TASK REQUIREMENTS: Gather every line in the items below that contains the string "bass". Case counts.

Stored data entries:
* BEGIN *

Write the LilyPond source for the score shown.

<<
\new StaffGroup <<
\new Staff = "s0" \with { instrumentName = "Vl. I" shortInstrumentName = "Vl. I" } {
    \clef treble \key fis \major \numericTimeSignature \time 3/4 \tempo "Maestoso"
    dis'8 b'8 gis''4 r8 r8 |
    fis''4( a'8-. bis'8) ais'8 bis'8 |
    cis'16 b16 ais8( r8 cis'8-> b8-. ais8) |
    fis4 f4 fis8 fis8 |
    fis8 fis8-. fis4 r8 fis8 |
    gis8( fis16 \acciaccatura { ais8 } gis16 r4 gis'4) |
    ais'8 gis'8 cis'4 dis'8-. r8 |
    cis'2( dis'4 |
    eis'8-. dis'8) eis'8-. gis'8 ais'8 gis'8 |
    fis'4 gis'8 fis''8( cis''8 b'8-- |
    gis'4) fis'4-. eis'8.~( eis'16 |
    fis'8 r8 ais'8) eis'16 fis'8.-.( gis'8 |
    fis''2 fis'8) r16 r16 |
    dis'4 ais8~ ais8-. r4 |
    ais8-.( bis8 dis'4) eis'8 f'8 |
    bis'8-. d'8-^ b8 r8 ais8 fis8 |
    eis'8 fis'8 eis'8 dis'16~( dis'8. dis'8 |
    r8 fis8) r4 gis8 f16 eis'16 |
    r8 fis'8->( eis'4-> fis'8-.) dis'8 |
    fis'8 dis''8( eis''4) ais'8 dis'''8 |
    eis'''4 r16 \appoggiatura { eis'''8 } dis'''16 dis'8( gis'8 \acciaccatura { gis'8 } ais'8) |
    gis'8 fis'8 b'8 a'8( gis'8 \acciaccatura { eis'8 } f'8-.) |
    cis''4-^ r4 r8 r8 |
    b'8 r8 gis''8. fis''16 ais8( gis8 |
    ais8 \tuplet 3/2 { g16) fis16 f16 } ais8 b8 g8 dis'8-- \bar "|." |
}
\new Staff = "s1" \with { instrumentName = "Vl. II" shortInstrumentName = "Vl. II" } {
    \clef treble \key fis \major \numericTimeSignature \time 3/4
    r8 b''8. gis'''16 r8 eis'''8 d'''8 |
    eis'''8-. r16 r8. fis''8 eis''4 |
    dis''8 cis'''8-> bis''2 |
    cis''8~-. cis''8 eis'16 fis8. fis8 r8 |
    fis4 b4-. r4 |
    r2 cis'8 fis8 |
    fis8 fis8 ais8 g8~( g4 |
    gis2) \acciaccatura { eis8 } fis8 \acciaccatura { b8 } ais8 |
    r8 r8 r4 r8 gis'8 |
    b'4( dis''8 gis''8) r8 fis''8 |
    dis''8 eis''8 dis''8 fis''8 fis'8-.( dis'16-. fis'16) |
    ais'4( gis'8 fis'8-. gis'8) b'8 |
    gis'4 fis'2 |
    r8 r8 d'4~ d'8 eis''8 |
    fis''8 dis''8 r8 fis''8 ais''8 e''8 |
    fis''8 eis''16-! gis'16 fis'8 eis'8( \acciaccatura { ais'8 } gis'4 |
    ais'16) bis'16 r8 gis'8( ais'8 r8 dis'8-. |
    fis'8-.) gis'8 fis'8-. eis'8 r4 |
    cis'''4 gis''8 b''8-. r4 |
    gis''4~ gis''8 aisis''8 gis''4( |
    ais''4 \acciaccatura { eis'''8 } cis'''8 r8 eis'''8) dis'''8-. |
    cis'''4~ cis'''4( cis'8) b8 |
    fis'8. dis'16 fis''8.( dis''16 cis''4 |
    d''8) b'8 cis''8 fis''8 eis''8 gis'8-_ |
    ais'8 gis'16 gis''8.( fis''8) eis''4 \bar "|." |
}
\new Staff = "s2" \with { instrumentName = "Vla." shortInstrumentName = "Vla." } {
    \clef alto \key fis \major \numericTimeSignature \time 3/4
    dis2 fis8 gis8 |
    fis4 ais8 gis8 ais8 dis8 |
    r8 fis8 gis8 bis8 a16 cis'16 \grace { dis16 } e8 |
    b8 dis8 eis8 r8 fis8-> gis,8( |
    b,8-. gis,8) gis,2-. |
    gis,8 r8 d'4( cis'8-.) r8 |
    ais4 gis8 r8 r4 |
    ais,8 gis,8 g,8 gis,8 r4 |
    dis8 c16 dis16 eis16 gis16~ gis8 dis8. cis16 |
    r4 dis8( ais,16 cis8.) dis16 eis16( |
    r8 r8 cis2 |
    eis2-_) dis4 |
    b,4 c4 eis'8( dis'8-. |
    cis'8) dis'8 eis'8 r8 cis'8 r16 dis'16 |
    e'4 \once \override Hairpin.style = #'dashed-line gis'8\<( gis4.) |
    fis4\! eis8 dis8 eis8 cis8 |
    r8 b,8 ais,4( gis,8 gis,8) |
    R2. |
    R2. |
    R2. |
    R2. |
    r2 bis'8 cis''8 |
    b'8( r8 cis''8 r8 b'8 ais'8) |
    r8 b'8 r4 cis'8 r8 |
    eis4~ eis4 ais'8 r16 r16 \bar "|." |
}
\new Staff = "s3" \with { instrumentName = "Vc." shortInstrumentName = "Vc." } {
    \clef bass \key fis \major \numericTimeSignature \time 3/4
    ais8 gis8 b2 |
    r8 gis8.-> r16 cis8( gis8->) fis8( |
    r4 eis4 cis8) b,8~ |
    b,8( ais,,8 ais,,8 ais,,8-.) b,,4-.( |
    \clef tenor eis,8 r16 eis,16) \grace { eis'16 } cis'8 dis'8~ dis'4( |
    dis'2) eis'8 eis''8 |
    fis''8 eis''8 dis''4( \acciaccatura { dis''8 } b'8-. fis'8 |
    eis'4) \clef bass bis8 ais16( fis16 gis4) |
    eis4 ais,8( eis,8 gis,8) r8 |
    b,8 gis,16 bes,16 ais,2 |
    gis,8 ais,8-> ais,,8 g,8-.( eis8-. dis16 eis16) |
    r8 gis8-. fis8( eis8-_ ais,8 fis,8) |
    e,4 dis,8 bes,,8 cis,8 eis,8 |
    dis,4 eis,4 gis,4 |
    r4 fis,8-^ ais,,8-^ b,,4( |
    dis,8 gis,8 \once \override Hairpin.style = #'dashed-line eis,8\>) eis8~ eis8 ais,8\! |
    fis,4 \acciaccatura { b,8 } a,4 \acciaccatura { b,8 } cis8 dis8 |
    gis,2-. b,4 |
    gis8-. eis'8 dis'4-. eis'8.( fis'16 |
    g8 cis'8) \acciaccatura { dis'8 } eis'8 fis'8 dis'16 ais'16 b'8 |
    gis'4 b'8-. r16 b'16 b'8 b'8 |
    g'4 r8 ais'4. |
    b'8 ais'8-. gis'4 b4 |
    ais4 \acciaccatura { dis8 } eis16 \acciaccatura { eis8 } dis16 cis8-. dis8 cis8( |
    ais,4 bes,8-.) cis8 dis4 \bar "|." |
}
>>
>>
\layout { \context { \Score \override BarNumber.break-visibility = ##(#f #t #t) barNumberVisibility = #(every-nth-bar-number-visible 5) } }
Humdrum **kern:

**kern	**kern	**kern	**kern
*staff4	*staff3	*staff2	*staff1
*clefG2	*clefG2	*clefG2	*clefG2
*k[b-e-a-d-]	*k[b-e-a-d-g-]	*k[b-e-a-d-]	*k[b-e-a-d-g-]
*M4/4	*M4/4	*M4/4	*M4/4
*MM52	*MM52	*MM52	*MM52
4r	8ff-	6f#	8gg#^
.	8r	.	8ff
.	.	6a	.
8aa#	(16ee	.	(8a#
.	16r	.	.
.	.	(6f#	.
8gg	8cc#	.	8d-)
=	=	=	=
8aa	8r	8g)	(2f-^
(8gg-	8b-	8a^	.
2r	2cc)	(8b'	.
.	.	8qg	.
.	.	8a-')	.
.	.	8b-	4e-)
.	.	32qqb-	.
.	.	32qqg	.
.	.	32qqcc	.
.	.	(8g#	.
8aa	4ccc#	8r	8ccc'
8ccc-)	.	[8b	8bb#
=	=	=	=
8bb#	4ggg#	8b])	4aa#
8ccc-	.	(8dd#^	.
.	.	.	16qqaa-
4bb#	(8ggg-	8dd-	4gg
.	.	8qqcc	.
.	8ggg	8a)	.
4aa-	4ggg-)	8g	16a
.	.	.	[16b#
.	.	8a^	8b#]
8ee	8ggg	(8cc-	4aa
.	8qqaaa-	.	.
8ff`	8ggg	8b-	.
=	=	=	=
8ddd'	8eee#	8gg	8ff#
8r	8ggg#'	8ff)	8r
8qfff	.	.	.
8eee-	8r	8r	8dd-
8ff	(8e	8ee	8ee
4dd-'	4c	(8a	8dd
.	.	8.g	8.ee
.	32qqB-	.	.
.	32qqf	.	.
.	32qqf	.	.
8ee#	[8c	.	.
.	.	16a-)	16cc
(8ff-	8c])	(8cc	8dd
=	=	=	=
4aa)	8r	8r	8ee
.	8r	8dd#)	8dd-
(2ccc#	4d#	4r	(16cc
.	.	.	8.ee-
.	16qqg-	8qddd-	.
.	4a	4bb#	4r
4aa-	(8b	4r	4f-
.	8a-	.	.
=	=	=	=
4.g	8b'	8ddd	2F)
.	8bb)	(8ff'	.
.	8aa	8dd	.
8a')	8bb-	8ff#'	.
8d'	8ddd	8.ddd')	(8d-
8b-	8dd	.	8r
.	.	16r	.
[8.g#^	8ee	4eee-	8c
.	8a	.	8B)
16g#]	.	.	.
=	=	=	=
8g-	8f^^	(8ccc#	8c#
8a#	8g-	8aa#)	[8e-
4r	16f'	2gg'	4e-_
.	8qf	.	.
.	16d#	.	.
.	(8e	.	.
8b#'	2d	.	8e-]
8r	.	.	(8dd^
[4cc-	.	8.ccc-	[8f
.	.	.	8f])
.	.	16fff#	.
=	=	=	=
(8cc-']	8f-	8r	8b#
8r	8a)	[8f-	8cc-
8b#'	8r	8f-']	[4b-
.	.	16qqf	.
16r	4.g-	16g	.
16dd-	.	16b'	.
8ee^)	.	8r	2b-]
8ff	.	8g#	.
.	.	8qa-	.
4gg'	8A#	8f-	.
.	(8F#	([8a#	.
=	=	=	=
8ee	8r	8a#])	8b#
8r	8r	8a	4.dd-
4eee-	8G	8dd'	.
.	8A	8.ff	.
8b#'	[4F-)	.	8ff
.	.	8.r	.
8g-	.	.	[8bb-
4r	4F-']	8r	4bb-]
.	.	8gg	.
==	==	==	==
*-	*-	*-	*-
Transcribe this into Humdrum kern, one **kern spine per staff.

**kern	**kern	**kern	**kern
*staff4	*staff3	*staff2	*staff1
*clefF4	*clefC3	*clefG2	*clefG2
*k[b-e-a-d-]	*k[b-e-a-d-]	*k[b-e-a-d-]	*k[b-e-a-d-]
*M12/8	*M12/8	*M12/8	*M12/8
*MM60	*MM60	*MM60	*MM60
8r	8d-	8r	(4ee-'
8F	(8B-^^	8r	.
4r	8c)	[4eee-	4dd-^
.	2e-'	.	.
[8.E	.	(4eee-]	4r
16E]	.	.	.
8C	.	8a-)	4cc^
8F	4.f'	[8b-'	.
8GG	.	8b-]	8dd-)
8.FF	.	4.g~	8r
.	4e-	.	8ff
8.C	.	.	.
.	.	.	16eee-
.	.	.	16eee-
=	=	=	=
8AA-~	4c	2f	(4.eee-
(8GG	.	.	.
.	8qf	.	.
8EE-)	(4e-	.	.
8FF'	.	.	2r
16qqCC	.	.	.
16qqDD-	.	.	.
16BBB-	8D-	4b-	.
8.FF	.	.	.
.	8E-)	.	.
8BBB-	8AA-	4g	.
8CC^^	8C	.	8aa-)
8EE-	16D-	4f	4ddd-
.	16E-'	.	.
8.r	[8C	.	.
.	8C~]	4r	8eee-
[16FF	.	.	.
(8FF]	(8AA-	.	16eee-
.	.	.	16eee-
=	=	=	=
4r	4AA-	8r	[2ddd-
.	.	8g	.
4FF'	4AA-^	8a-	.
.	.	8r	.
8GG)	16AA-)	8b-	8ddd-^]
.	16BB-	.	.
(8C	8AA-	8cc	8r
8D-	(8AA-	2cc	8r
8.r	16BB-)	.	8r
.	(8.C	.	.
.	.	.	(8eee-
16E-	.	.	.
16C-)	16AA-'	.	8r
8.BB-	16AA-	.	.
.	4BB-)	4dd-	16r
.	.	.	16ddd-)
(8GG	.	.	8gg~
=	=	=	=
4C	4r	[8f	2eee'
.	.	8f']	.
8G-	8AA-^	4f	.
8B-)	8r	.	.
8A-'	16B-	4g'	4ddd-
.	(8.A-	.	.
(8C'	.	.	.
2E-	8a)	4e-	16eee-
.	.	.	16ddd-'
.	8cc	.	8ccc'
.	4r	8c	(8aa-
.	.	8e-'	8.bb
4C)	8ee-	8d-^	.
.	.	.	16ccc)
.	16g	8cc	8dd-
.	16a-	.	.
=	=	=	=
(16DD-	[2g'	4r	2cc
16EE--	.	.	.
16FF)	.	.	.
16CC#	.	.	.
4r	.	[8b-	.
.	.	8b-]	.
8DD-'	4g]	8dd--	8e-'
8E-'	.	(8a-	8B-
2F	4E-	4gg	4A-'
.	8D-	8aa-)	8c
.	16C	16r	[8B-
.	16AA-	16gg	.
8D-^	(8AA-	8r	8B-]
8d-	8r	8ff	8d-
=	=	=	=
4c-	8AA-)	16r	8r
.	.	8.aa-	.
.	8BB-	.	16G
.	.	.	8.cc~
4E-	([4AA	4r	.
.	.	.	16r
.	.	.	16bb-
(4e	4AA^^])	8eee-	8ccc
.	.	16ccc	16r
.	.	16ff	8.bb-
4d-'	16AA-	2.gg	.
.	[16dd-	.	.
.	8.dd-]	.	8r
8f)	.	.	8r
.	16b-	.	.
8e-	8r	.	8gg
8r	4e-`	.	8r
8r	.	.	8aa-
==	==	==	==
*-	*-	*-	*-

* END *

ANSWER IN FULL:
    \clef bass \key fis \major \numericTimeSignature \time 3/4
    eis'4) \clef bass bis8 ais16( fis16 gis4) |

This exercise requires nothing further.